[Recorded data]
- - - - - - -

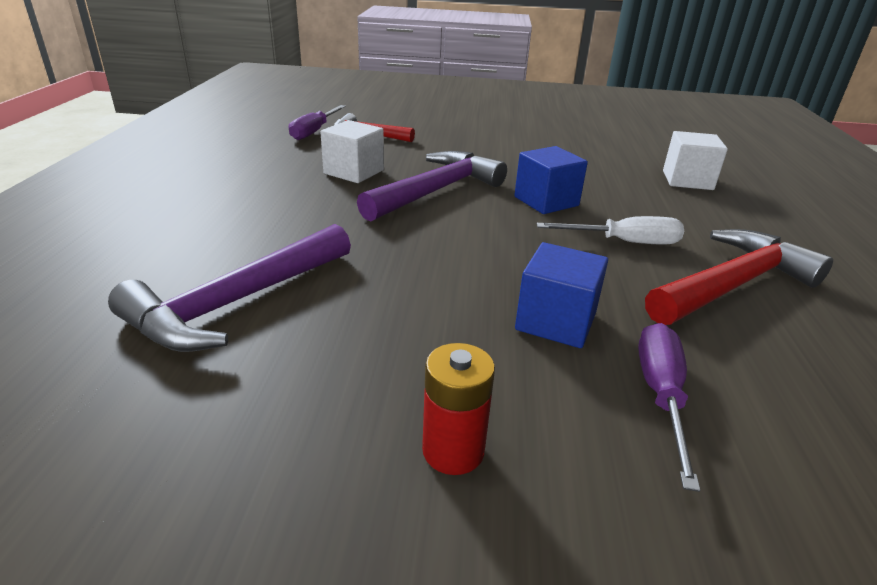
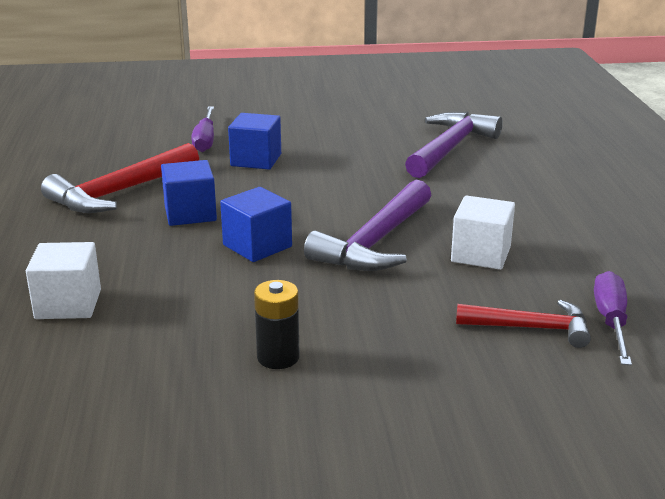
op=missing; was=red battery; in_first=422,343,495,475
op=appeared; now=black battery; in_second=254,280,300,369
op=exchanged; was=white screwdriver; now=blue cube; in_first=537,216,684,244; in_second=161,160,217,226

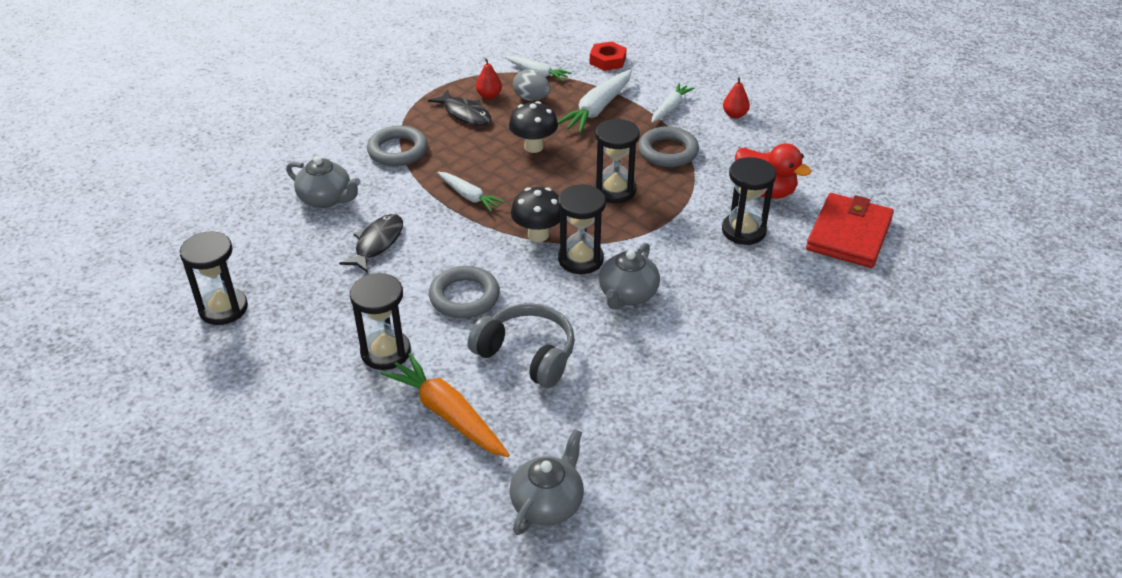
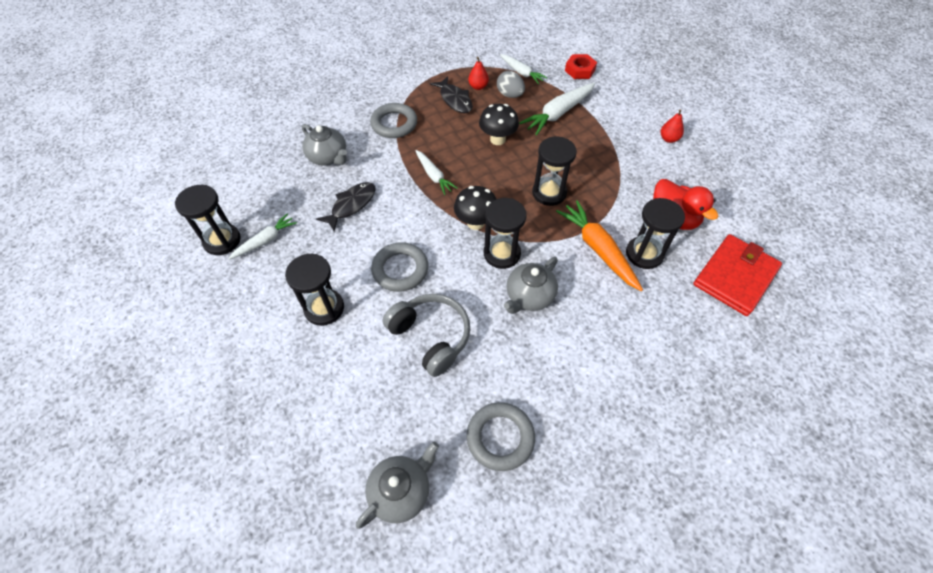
op=relocated; was=orange carrot; in_first=381,353,510,457; in_second=556,200,643,291
op=relocated; was=grey ring; in_first=638,127,699,167; in_second=467,402,535,471
op=relocated; was=white carrot; in_first=651,83,695,123; in_second=228,213,297,260

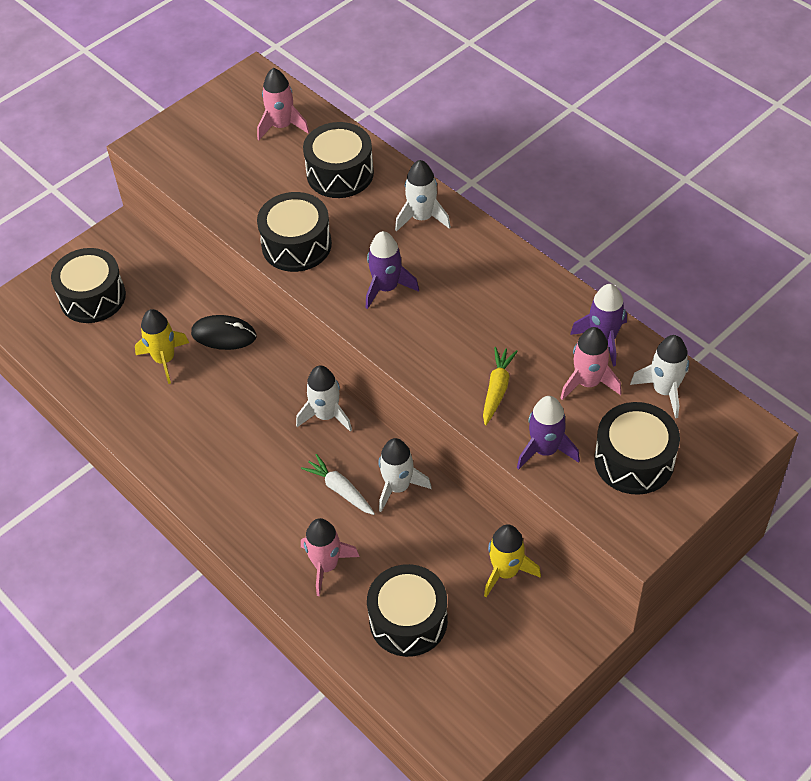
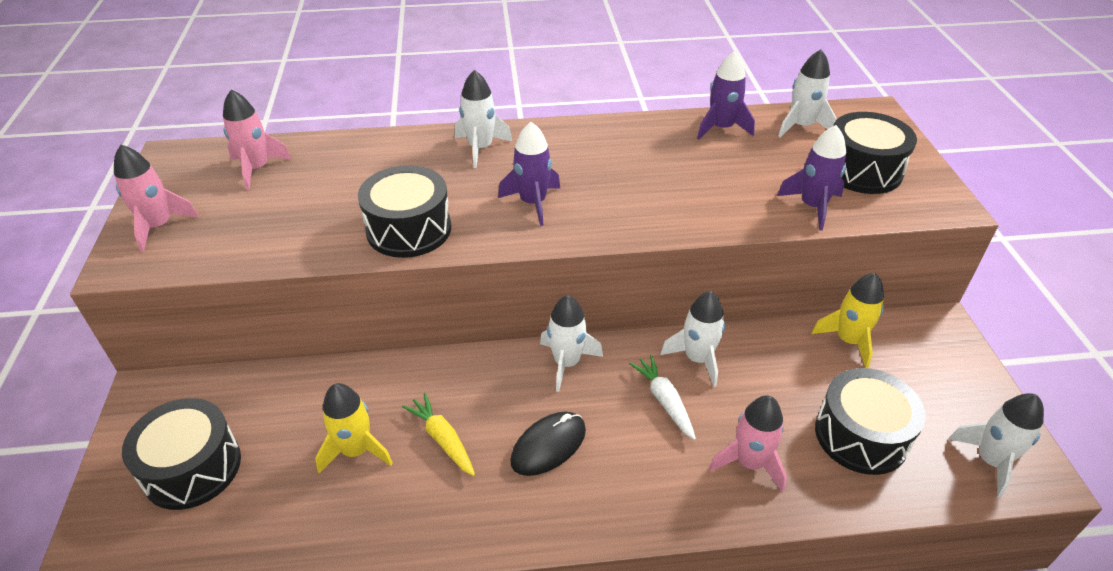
op=missing; was=black drum; in_first=303,122,374,198
op=appeared; now=white rocket; in_second=949,393,1044,498
op=relocated; was=black mouse; in_first=191,315,256,350; in_second=510,412,586,476
op=relocated; was=yellow carrot; in_first=483,347,518,425; in_second=402,393,475,476
op=relocated; was=pink rocket; in_first=560,327,621,400; in_second=114,145,199,252
op=spun; was=white carrot; in_first=301,454,375,515; in_second=629,355,696,440; clockwise=75

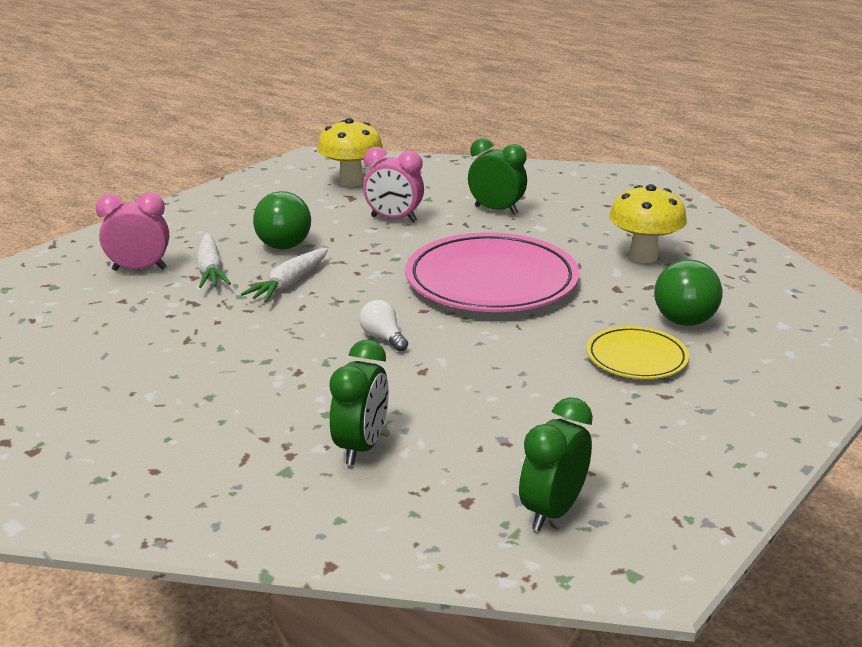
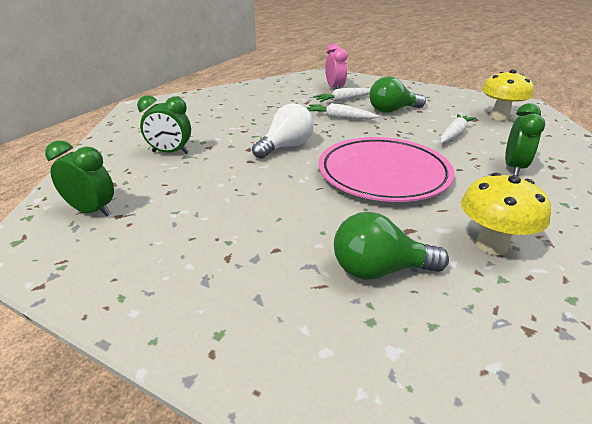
op=missing; was=yellow plate; in_first=587,326,689,379
op=exchanged; was=pink clock; now=white carrot; in_first=363,147,424,222; in_second=440,114,476,143
op=size; was=white light bulb; in_first=359,300,408,351; in_second=252,103,314,159; ratio=1.81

- - - - - - -

Copy out, with no pictures, the lines from the one containing "op=relocated; was=orange carrot;" through the last line of the data above, both ends included and each word unchanged.

## RESULT OF THIS TASK:
op=relocated; was=orange carrot; in_first=381,353,510,457; in_second=556,200,643,291
op=relocated; was=grey ring; in_first=638,127,699,167; in_second=467,402,535,471
op=relocated; was=white carrot; in_first=651,83,695,123; in_second=228,213,297,260

op=missing; was=black drum; in_first=303,122,374,198
op=appeared; now=white rocket; in_second=949,393,1044,498
op=relocated; was=black mouse; in_first=191,315,256,350; in_second=510,412,586,476
op=relocated; was=yellow carrot; in_first=483,347,518,425; in_second=402,393,475,476
op=relocated; was=pink rocket; in_first=560,327,621,400; in_second=114,145,199,252
op=spun; was=white carrot; in_first=301,454,375,515; in_second=629,355,696,440; clockwise=75

op=missing; was=yellow plate; in_first=587,326,689,379
op=exchanged; was=pink clock; now=white carrot; in_first=363,147,424,222; in_second=440,114,476,143
op=size; was=white light bulb; in_first=359,300,408,351; in_second=252,103,314,159; ratio=1.81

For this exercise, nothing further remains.